_INSTRUCTIONS FOR THE TASK_
Copy out all the entries exactly.

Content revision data
|---|
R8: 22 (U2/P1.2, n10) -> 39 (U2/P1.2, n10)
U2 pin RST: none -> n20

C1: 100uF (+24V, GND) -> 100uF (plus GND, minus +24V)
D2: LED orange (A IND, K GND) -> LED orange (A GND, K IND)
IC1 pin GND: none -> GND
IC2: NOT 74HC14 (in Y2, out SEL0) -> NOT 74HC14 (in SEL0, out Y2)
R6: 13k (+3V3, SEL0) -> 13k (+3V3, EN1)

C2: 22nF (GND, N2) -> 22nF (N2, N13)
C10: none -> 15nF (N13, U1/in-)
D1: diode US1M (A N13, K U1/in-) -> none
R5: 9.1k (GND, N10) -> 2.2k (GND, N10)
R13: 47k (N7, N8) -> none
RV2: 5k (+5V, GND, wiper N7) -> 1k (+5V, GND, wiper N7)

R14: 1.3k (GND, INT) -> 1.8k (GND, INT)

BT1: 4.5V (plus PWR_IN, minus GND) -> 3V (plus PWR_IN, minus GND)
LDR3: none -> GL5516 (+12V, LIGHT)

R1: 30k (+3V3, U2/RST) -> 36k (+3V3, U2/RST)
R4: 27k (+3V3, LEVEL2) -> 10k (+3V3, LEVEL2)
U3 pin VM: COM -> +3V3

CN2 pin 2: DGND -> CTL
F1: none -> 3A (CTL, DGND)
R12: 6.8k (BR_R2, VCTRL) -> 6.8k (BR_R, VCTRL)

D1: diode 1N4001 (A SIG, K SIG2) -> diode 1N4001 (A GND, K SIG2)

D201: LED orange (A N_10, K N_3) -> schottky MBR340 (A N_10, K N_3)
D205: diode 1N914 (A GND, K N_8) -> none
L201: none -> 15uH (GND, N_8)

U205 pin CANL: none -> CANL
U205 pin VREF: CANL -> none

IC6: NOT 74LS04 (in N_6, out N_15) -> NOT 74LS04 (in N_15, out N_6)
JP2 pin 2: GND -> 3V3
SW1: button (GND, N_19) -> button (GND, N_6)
|---|
_TASK SOLUTION_
R8: 22 (U2/P1.2, n10) -> 39 (U2/P1.2, n10)
U2 pin RST: none -> n20

C1: 100uF (+24V, GND) -> 100uF (plus GND, minus +24V)
D2: LED orange (A IND, K GND) -> LED orange (A GND, K IND)
IC1 pin GND: none -> GND
IC2: NOT 74HC14 (in Y2, out SEL0) -> NOT 74HC14 (in SEL0, out Y2)
R6: 13k (+3V3, SEL0) -> 13k (+3V3, EN1)

C2: 22nF (GND, N2) -> 22nF (N2, N13)
C10: none -> 15nF (N13, U1/in-)
D1: diode US1M (A N13, K U1/in-) -> none
R5: 9.1k (GND, N10) -> 2.2k (GND, N10)
R13: 47k (N7, N8) -> none
RV2: 5k (+5V, GND, wiper N7) -> 1k (+5V, GND, wiper N7)

R14: 1.3k (GND, INT) -> 1.8k (GND, INT)

BT1: 4.5V (plus PWR_IN, minus GND) -> 3V (plus PWR_IN, minus GND)
LDR3: none -> GL5516 (+12V, LIGHT)

R1: 30k (+3V3, U2/RST) -> 36k (+3V3, U2/RST)
R4: 27k (+3V3, LEVEL2) -> 10k (+3V3, LEVEL2)
U3 pin VM: COM -> +3V3

CN2 pin 2: DGND -> CTL
F1: none -> 3A (CTL, DGND)
R12: 6.8k (BR_R2, VCTRL) -> 6.8k (BR_R, VCTRL)

D1: diode 1N4001 (A SIG, K SIG2) -> diode 1N4001 (A GND, K SIG2)

D201: LED orange (A N_10, K N_3) -> schottky MBR340 (A N_10, K N_3)
D205: diode 1N914 (A GND, K N_8) -> none
L201: none -> 15uH (GND, N_8)

U205 pin CANL: none -> CANL
U205 pin VREF: CANL -> none

IC6: NOT 74LS04 (in N_6, out N_15) -> NOT 74LS04 (in N_15, out N_6)
JP2 pin 2: GND -> 3V3
SW1: button (GND, N_19) -> button (GND, N_6)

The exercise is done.